Prompt:
Each line of the data below should be repeated exactly.
### Provided records
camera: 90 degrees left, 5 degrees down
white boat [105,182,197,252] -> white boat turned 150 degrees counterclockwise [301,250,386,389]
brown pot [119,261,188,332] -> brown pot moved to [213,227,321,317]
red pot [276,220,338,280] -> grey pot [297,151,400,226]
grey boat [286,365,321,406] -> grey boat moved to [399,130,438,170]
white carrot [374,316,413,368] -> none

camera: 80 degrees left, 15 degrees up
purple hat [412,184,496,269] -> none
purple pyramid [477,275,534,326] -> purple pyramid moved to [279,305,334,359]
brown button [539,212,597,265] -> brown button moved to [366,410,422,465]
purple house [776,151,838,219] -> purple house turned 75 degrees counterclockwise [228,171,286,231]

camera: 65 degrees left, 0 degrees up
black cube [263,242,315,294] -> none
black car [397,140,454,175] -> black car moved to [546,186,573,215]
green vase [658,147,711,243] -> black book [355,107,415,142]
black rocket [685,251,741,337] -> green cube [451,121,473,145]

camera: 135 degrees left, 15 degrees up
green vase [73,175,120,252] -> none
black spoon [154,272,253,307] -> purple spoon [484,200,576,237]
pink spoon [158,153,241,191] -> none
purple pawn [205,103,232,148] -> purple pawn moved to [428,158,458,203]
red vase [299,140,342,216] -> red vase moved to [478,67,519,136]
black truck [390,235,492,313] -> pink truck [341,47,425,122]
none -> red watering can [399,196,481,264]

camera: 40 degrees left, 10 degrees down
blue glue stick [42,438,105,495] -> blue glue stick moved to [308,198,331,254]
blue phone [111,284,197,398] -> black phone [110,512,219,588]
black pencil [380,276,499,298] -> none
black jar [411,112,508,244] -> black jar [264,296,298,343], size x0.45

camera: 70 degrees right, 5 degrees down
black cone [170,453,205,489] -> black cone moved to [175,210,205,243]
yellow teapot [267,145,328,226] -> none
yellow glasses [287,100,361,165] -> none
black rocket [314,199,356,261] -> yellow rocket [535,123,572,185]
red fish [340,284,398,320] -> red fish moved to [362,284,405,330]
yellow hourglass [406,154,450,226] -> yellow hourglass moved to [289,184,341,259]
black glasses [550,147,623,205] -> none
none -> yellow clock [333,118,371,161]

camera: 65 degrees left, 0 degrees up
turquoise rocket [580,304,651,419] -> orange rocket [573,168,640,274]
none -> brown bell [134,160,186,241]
######
Exercise answer:
camera: 90 degrees left, 5 degrees down
white boat [105,182,197,252] -> white boat turned 150 degrees counterclockwise [301,250,386,389]
brown pot [119,261,188,332] -> brown pot moved to [213,227,321,317]
red pot [276,220,338,280] -> grey pot [297,151,400,226]
grey boat [286,365,321,406] -> grey boat moved to [399,130,438,170]
white carrot [374,316,413,368] -> none

camera: 80 degrees left, 15 degrees up
purple hat [412,184,496,269] -> none
purple pyramid [477,275,534,326] -> purple pyramid moved to [279,305,334,359]
brown button [539,212,597,265] -> brown button moved to [366,410,422,465]
purple house [776,151,838,219] -> purple house turned 75 degrees counterclockwise [228,171,286,231]

camera: 65 degrees left, 0 degrees up
black cube [263,242,315,294] -> none
black car [397,140,454,175] -> black car moved to [546,186,573,215]
green vase [658,147,711,243] -> black book [355,107,415,142]
black rocket [685,251,741,337] -> green cube [451,121,473,145]

camera: 135 degrees left, 15 degrees up
green vase [73,175,120,252] -> none
black spoon [154,272,253,307] -> purple spoon [484,200,576,237]
pink spoon [158,153,241,191] -> none
purple pawn [205,103,232,148] -> purple pawn moved to [428,158,458,203]
red vase [299,140,342,216] -> red vase moved to [478,67,519,136]
black truck [390,235,492,313] -> pink truck [341,47,425,122]
none -> red watering can [399,196,481,264]

camera: 40 degrees left, 10 degrees down
blue glue stick [42,438,105,495] -> blue glue stick moved to [308,198,331,254]
blue phone [111,284,197,398] -> black phone [110,512,219,588]
black pencil [380,276,499,298] -> none
black jar [411,112,508,244] -> black jar [264,296,298,343], size x0.45

camera: 70 degrees right, 5 degrees down
black cone [170,453,205,489] -> black cone moved to [175,210,205,243]
yellow teapot [267,145,328,226] -> none
yellow glasses [287,100,361,165] -> none
black rocket [314,199,356,261] -> yellow rocket [535,123,572,185]
red fish [340,284,398,320] -> red fish moved to [362,284,405,330]
yellow hourglass [406,154,450,226] -> yellow hourglass moved to [289,184,341,259]
black glasses [550,147,623,205] -> none
none -> yellow clock [333,118,371,161]

camera: 65 degrees left, 0 degrees up
turquoise rocket [580,304,651,419] -> orange rocket [573,168,640,274]
none -> brown bell [134,160,186,241]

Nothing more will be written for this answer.